### What you are asked to do:
Look through the entries below and count the lines with "orange" in them; the reply is the number alone.

### Information given:
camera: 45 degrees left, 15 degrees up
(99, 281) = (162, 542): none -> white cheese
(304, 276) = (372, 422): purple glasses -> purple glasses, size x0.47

...

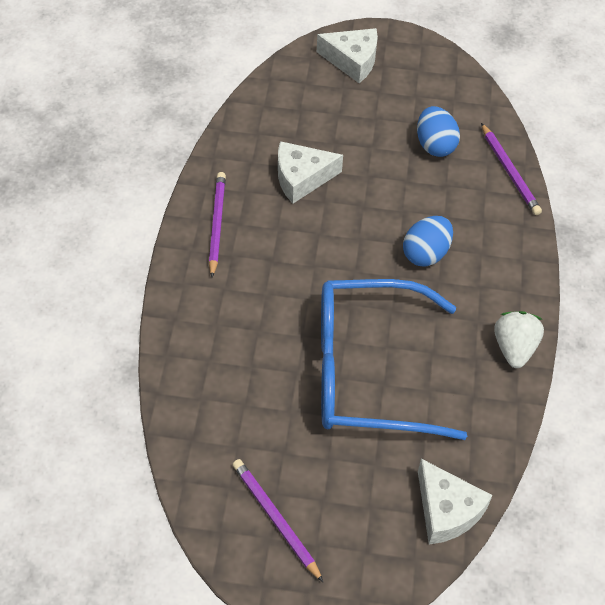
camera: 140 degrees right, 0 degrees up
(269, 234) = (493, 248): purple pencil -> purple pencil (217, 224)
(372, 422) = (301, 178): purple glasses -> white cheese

---

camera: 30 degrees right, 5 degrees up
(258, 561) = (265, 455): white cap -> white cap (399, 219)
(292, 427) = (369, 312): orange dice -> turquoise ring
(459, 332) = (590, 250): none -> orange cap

### Reply:
2